> **Goal of the exercise**: Quote the listing below in its entirety, omitting every image.

> **Data provided**:
* * *
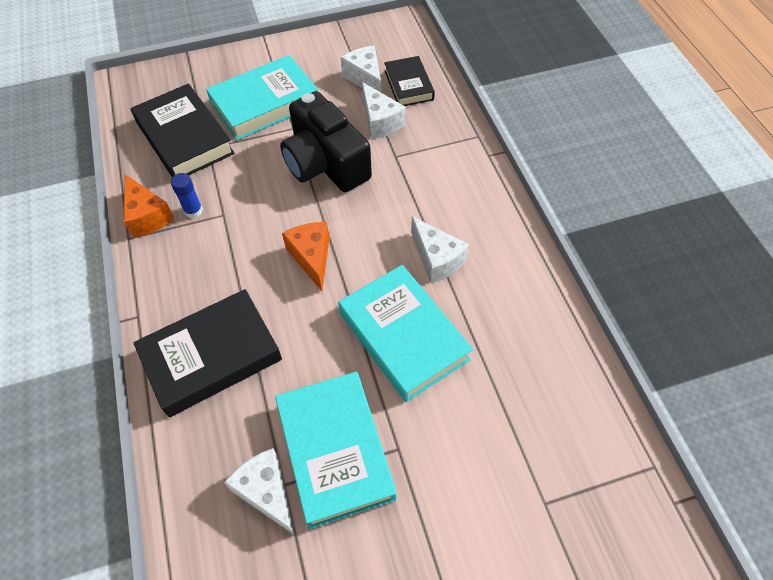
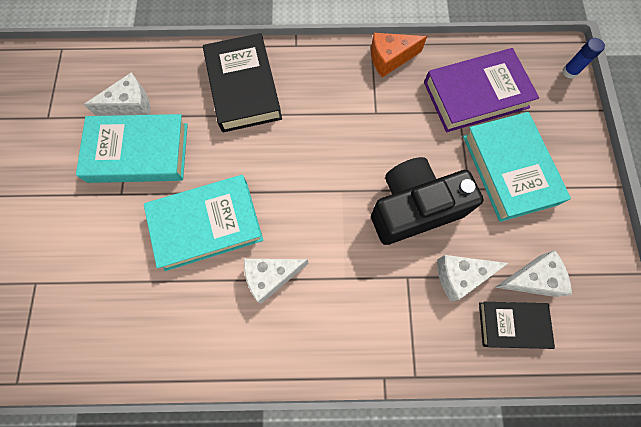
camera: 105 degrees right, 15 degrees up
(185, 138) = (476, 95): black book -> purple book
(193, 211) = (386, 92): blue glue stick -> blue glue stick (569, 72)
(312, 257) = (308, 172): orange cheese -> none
* * *
> **Answer box**:
camera: 105 degrees right, 15 degrees up
(185, 138) = (476, 95): black book -> purple book
(193, 211) = (386, 92): blue glue stick -> blue glue stick (569, 72)
(312, 257) = (308, 172): orange cheese -> none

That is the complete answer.